WORK TO COMPLETE>
Transcribe exactly the lines that fall between the one holding "C1: 2.2uF (plus" and the one holding "R10: none -> 1.1k (GND, W7)", inclusive, from the entries below.

[Extracted records]
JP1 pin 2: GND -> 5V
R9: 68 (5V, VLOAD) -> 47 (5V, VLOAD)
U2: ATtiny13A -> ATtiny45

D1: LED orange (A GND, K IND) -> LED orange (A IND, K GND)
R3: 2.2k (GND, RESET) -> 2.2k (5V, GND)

* * *

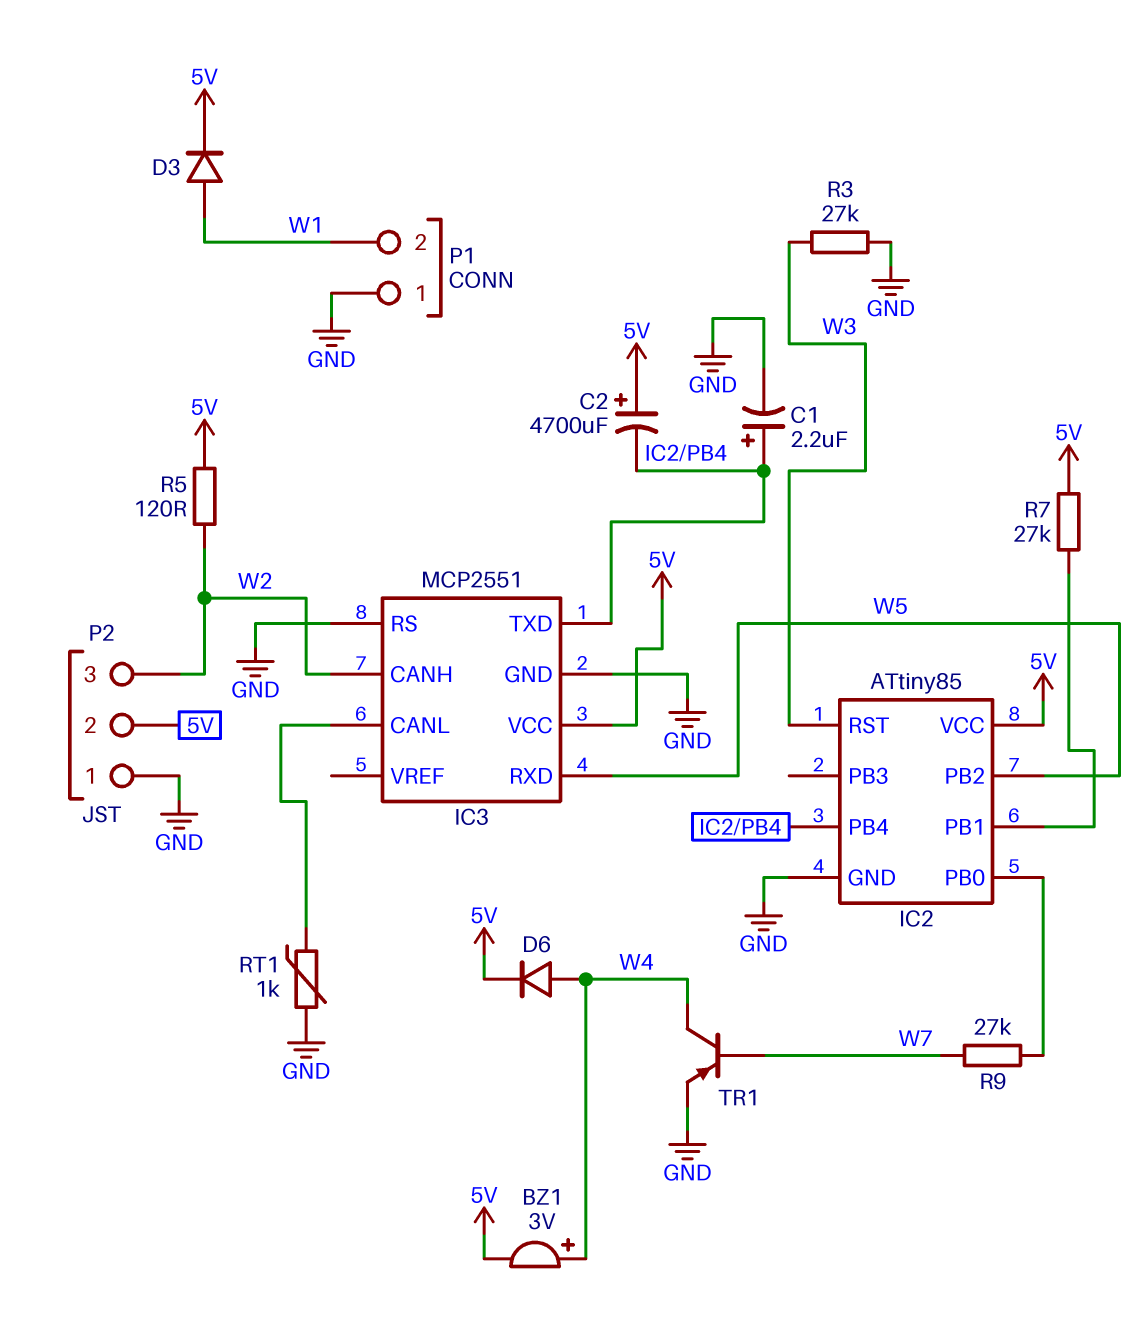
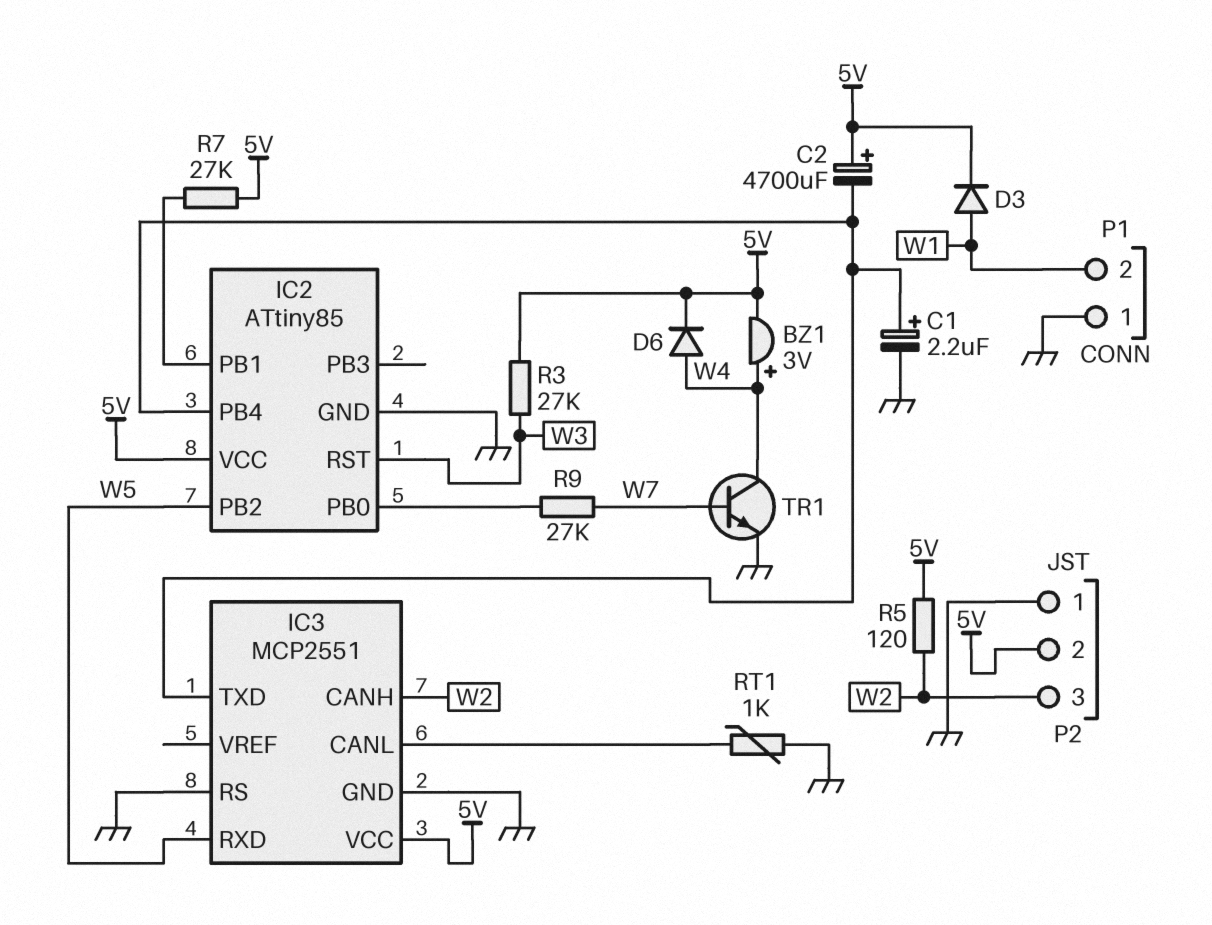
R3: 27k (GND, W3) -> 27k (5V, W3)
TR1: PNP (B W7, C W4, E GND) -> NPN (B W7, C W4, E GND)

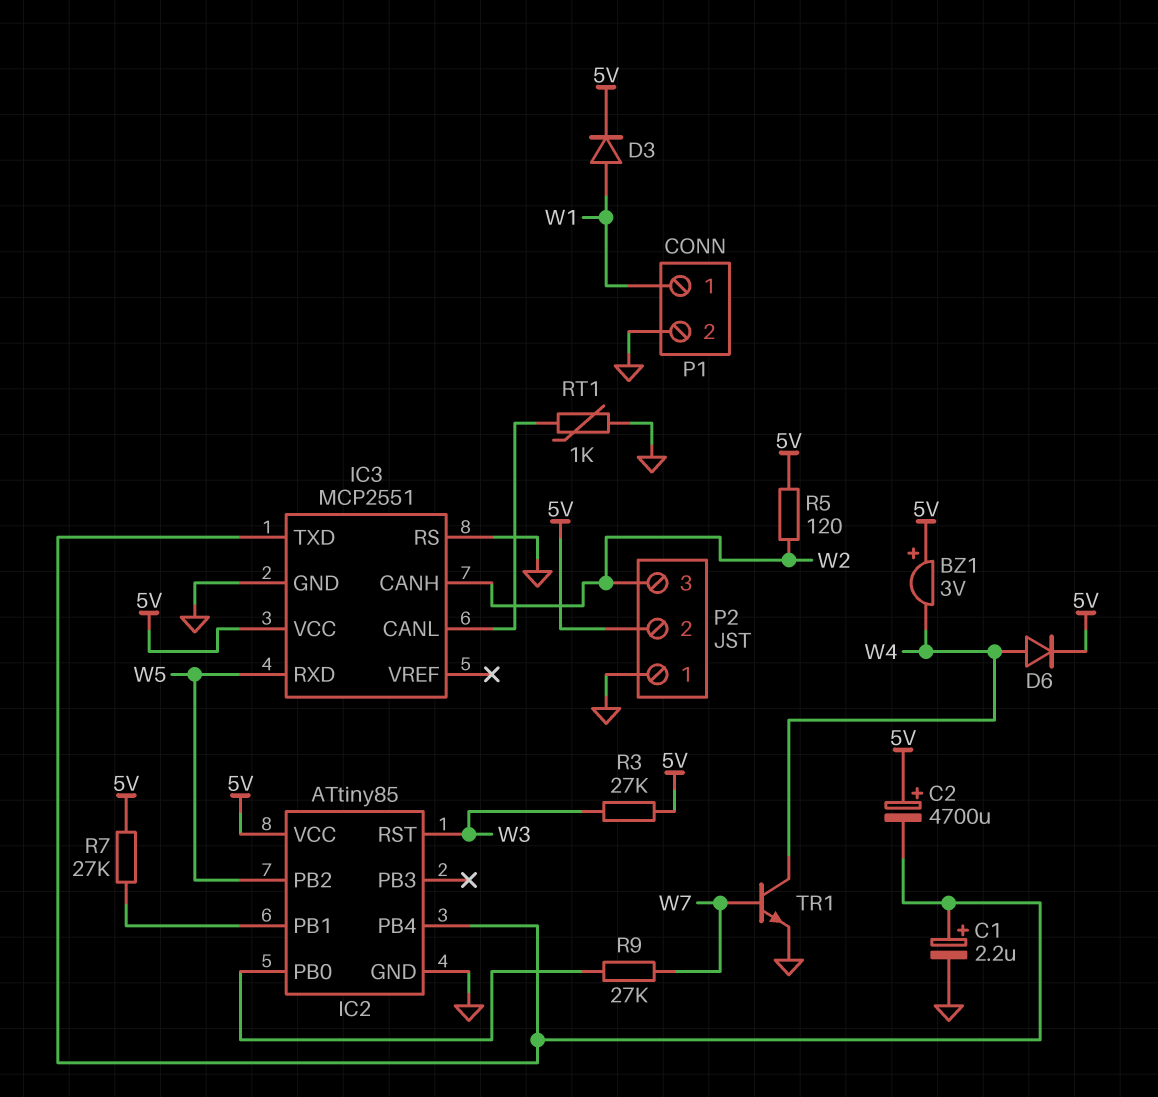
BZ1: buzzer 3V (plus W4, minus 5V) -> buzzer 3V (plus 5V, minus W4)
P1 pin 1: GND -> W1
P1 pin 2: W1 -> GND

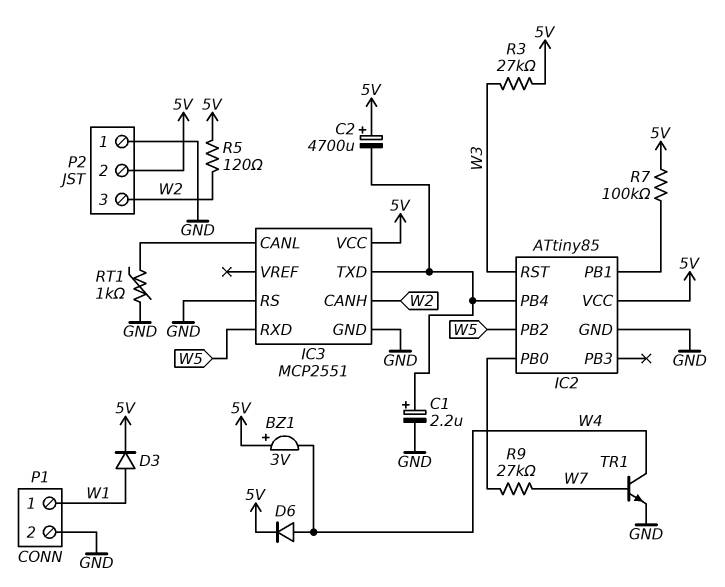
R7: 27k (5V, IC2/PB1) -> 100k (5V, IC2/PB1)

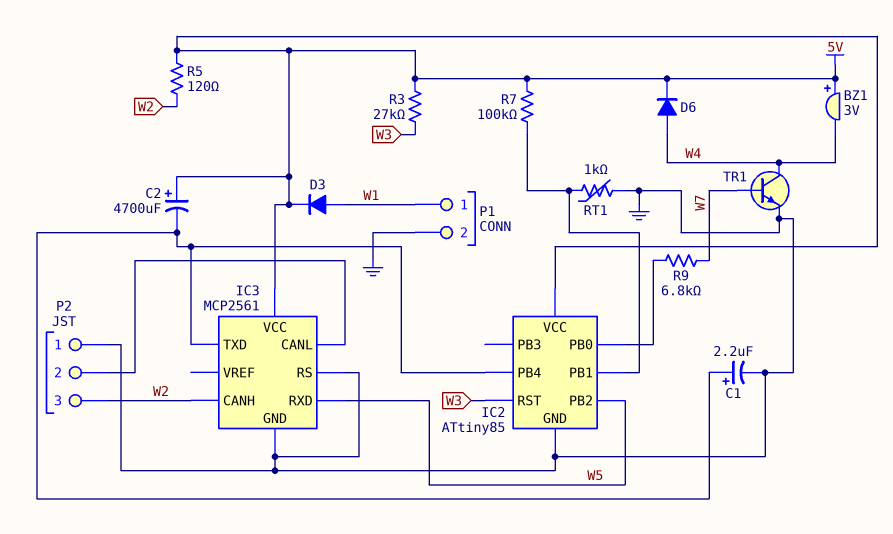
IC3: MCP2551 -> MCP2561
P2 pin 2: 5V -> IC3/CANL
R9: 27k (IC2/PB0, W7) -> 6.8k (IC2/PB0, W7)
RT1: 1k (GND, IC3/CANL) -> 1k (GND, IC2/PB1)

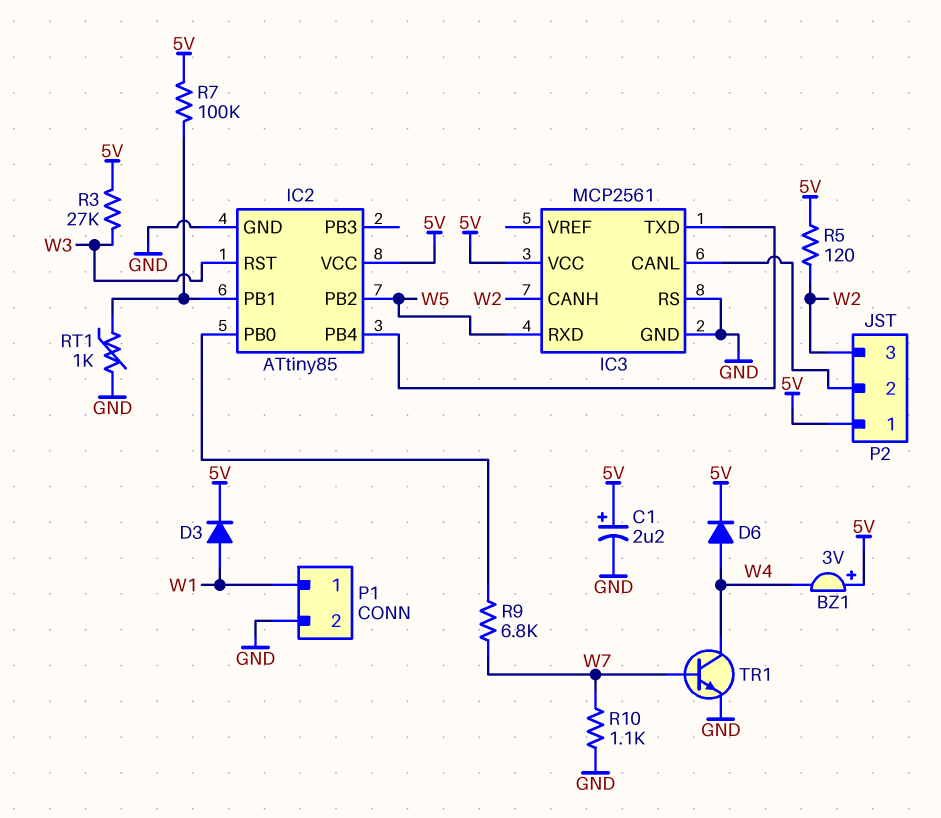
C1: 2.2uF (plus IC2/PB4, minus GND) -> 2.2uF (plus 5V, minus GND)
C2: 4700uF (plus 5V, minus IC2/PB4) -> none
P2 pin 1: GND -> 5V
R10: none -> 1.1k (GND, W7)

WRITTEN REPLY>
C1: 2.2uF (plus IC2/PB4, minus GND) -> 2.2uF (plus 5V, minus GND)
C2: 4700uF (plus 5V, minus IC2/PB4) -> none
P2 pin 1: GND -> 5V
R10: none -> 1.1k (GND, W7)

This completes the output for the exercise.